[The data]:
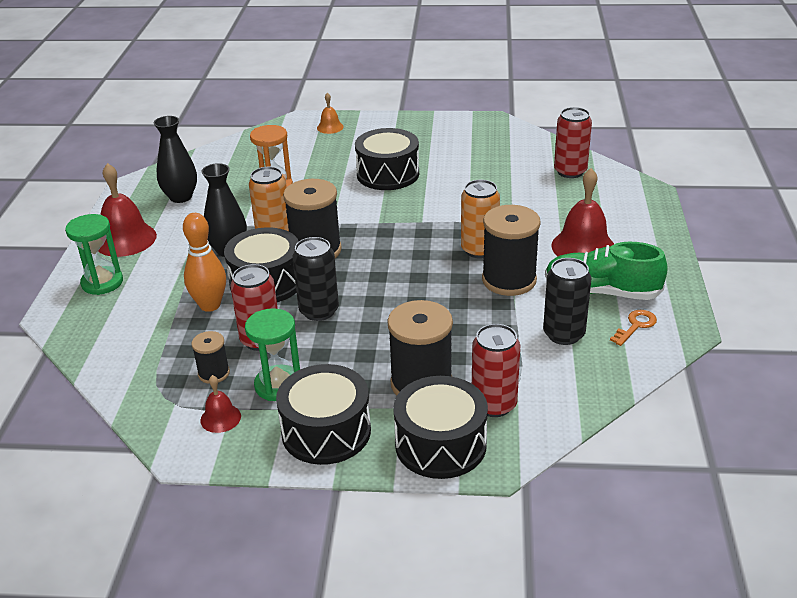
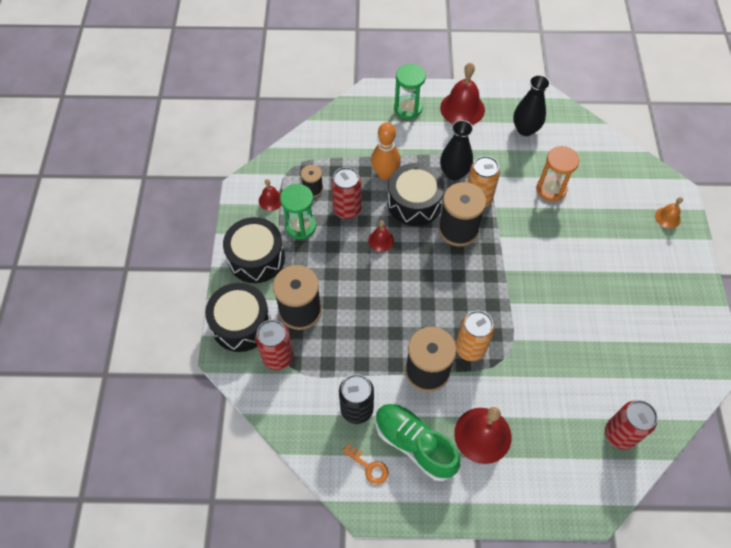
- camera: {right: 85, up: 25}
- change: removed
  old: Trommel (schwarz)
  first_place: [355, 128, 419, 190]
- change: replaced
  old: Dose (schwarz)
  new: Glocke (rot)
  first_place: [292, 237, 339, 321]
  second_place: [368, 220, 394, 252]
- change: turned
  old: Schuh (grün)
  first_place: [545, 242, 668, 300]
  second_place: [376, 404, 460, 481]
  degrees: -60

---

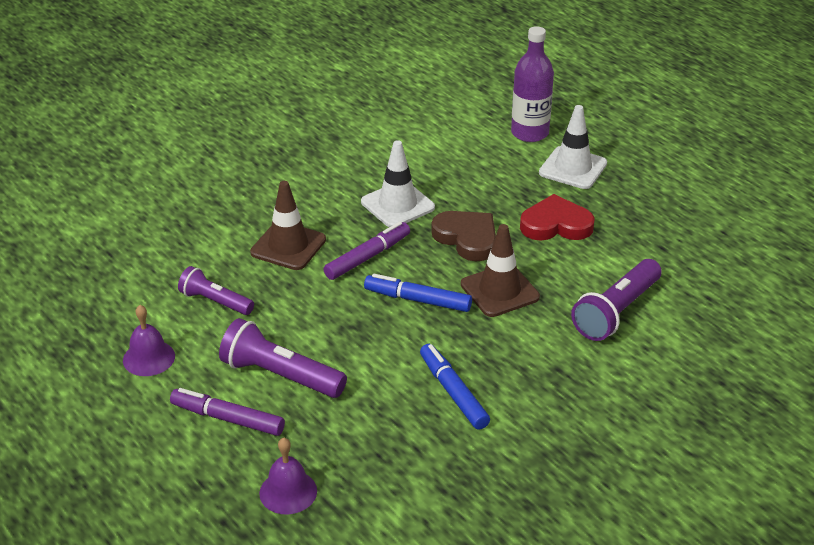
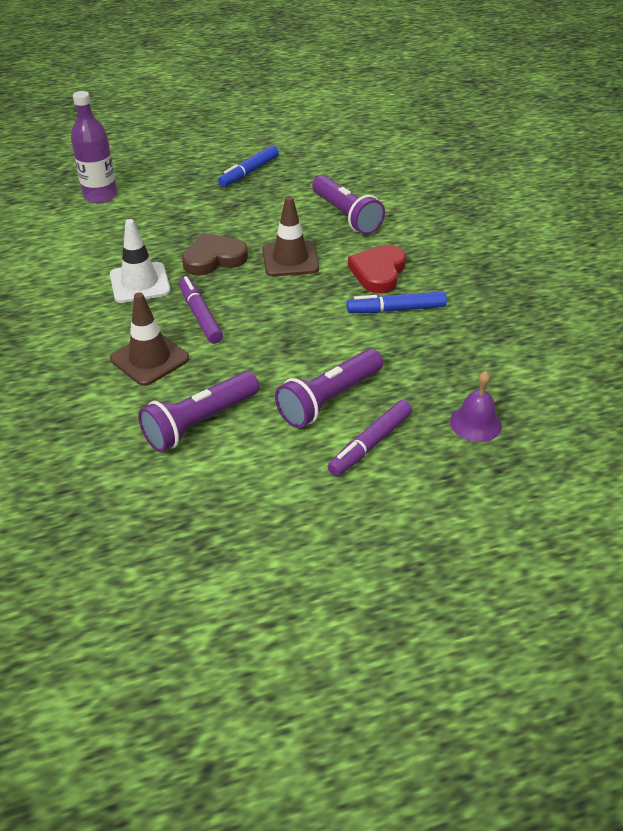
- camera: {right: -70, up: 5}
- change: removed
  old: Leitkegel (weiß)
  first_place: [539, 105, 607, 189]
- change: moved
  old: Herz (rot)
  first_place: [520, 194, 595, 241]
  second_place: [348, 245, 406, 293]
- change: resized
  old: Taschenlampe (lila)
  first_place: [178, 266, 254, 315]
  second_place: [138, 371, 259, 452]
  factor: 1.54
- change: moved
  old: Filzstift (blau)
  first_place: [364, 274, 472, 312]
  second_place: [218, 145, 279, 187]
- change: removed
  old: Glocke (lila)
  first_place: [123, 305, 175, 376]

[Activity]:
Only the lines above starting at the one containing "old: Trommel (schwarz)" and ending at the one containing "degrees: -60", both included, are to be returned, exactly as they read.

[Response area]:
  old: Trommel (schwarz)
  first_place: [355, 128, 419, 190]
- change: replaced
  old: Dose (schwarz)
  new: Glocke (rot)
  first_place: [292, 237, 339, 321]
  second_place: [368, 220, 394, 252]
- change: turned
  old: Schuh (grün)
  first_place: [545, 242, 668, 300]
  second_place: [376, 404, 460, 481]
  degrees: -60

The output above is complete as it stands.